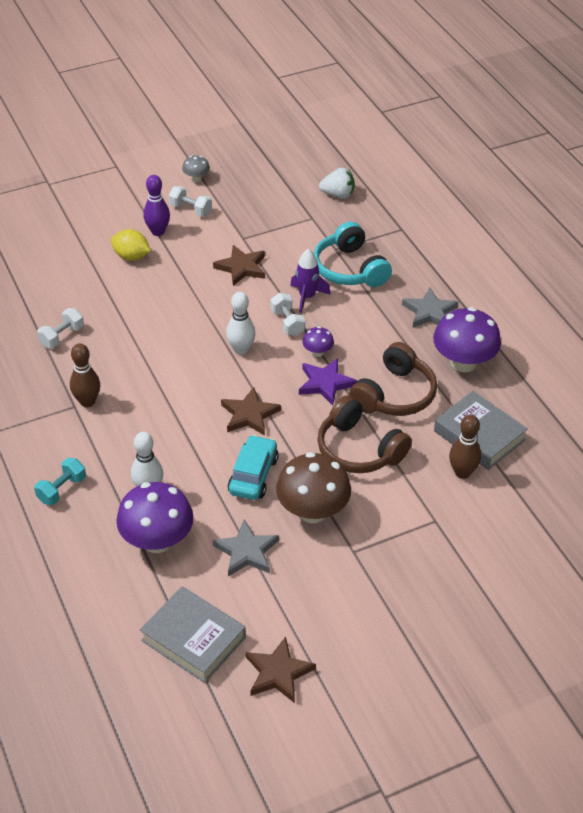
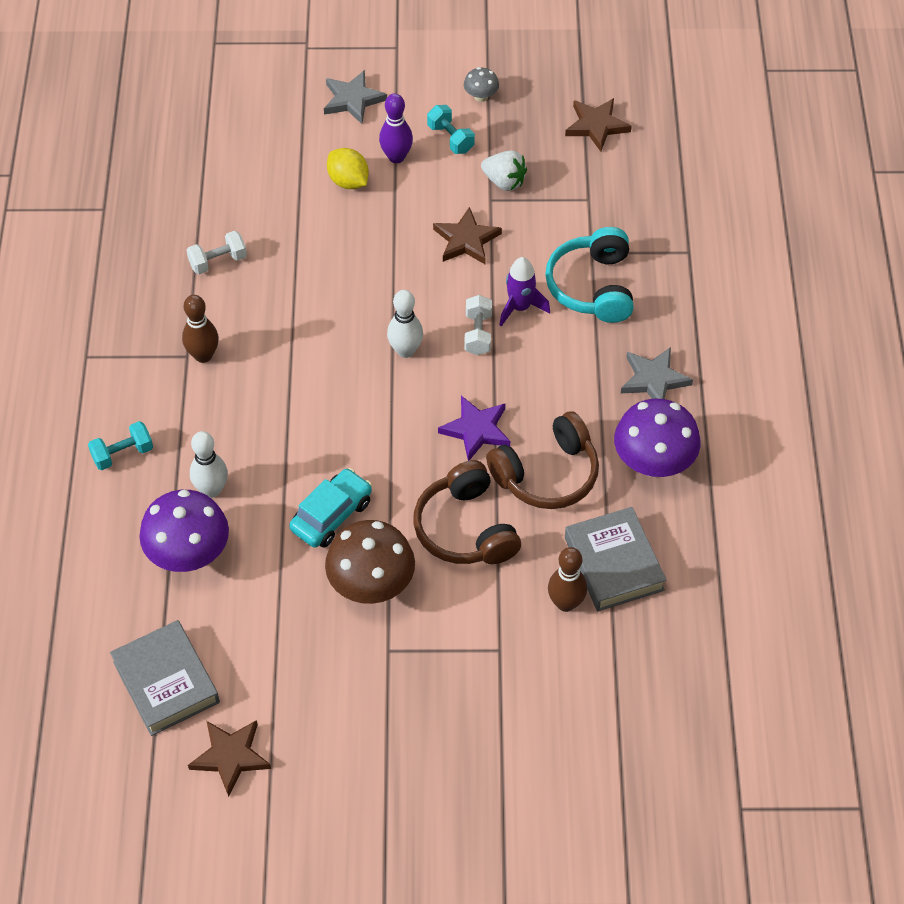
camera: 25 degrees right, 10 degrees up
white dumbbell [168,186,212,217] -> turquoise dumbbell [427,105,475,154]
grey star [213,519,279,576] -> grey star moved to [324,70,387,124]
brown star [221,387,281,436] -> brown star moved to [565,98,632,152]
purple mushroom [302,326,334,357] -> none
white strawberry [319,168,354,199] -> white strawberry moved to [481,150,527,191]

## REQUIRED ACTION
Word for word, retype the lines from the one containing "purple mushroom [302,326,334,357] -> none" through the final line of the data, including both ends and nothing more.

## RESULT FOR THIS EXERCISE
purple mushroom [302,326,334,357] -> none
white strawberry [319,168,354,199] -> white strawberry moved to [481,150,527,191]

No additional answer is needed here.